## [Records to use]
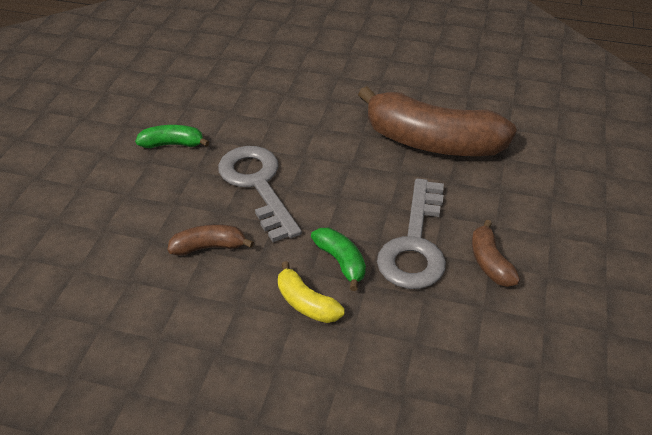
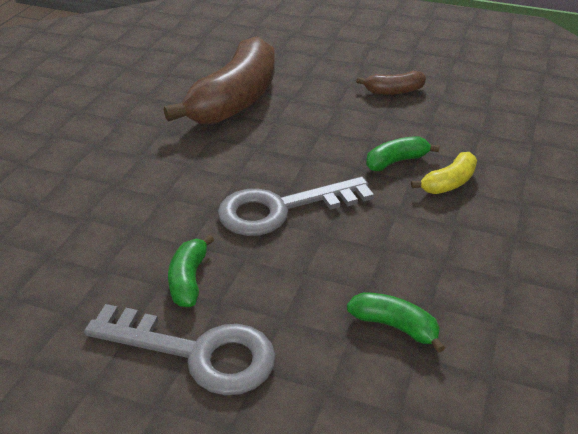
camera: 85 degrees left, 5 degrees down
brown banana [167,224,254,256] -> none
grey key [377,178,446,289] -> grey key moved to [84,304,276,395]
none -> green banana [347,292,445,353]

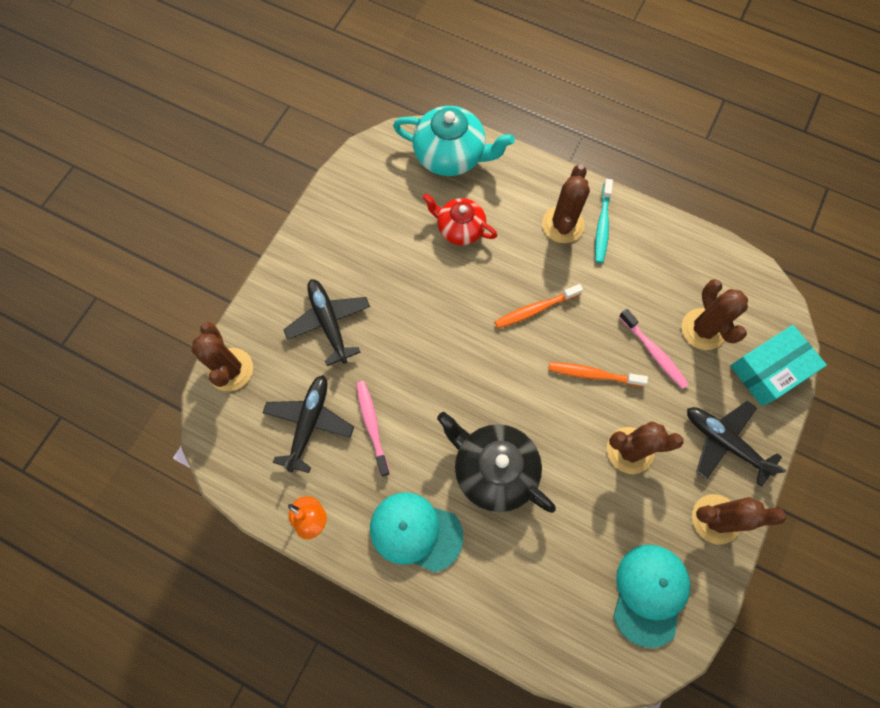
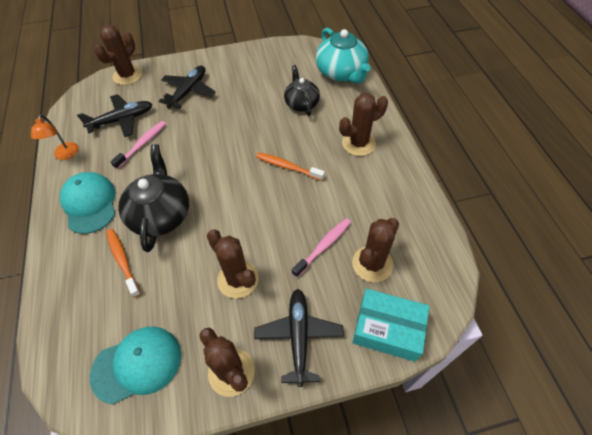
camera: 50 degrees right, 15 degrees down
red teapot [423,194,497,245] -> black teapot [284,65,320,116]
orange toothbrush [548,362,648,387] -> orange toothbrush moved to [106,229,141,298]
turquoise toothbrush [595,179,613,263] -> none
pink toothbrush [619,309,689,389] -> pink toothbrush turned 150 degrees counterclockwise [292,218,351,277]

## [What to do]
Your copy should start at the line with "none -> green banana [347,292,445,353]", stop at the last line of the listing above, match exactly, and contain no pictures.

## [Solved exercise]
none -> green banana [347,292,445,353]

camera: 50 degrees right, 15 degrees down
red teapot [423,194,497,245] -> black teapot [284,65,320,116]
orange toothbrush [548,362,648,387] -> orange toothbrush moved to [106,229,141,298]
turquoise toothbrush [595,179,613,263] -> none
pink toothbrush [619,309,689,389] -> pink toothbrush turned 150 degrees counterclockwise [292,218,351,277]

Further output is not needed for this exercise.